Data excerpts:
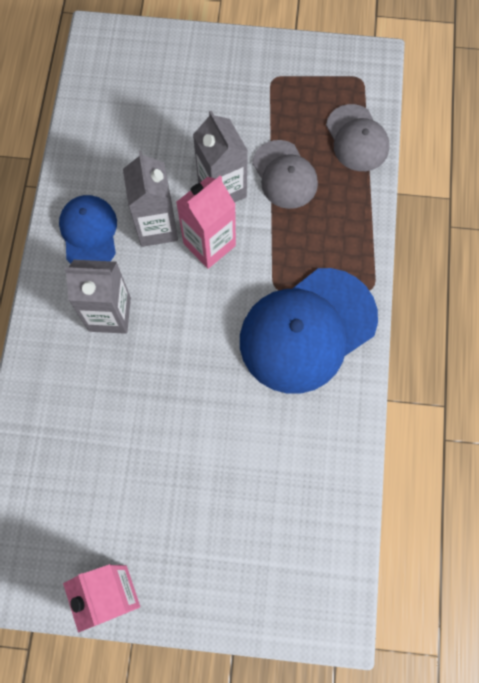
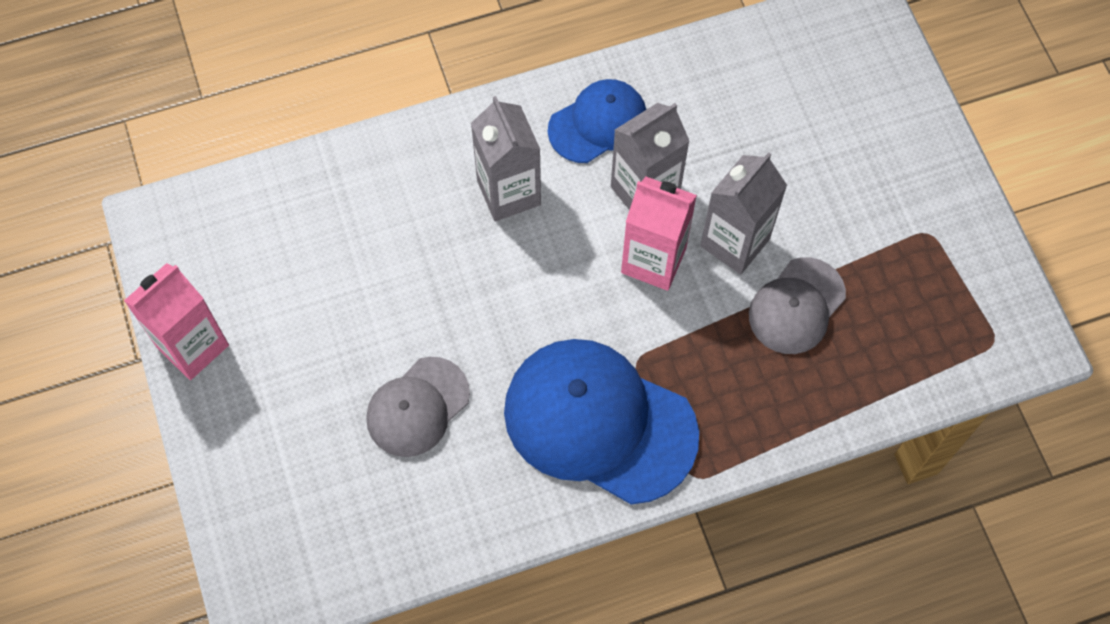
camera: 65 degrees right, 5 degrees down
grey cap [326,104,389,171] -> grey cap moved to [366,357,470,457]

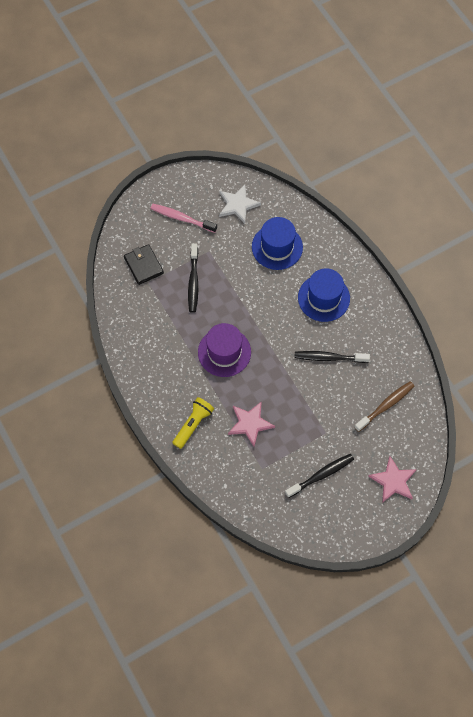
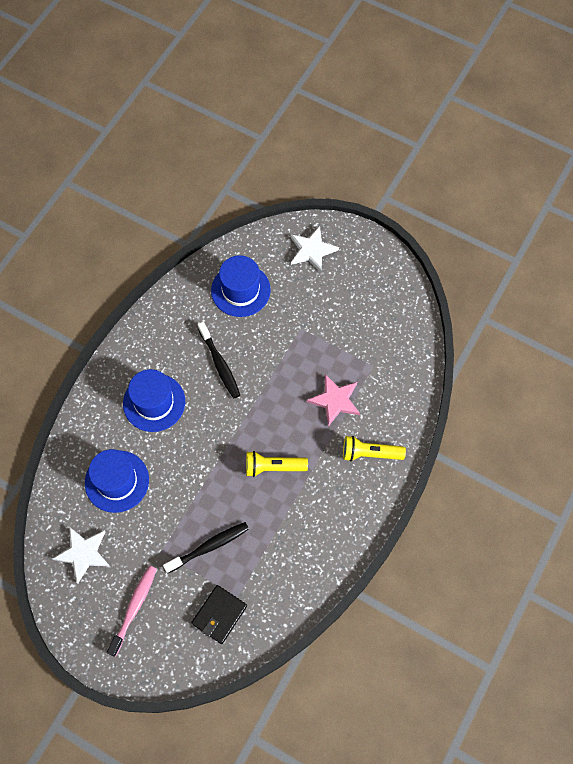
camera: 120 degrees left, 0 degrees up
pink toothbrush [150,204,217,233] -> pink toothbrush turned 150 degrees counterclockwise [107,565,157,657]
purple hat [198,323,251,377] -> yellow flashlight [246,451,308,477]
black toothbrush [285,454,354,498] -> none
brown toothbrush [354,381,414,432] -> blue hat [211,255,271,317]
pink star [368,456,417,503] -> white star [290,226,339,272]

### Requirement:
Only an exact copy of the records, free of images, belongs in the answer.

### Solution to this task:
camera: 65 degrees right, 5 degrees down
grey cap [326,104,389,171] -> grey cap moved to [366,357,470,457]

camera: 120 degrees left, 0 degrees up
pink toothbrush [150,204,217,233] -> pink toothbrush turned 150 degrees counterclockwise [107,565,157,657]
purple hat [198,323,251,377] -> yellow flashlight [246,451,308,477]
black toothbrush [285,454,354,498] -> none
brown toothbrush [354,381,414,432] -> blue hat [211,255,271,317]
pink star [368,456,417,503] -> white star [290,226,339,272]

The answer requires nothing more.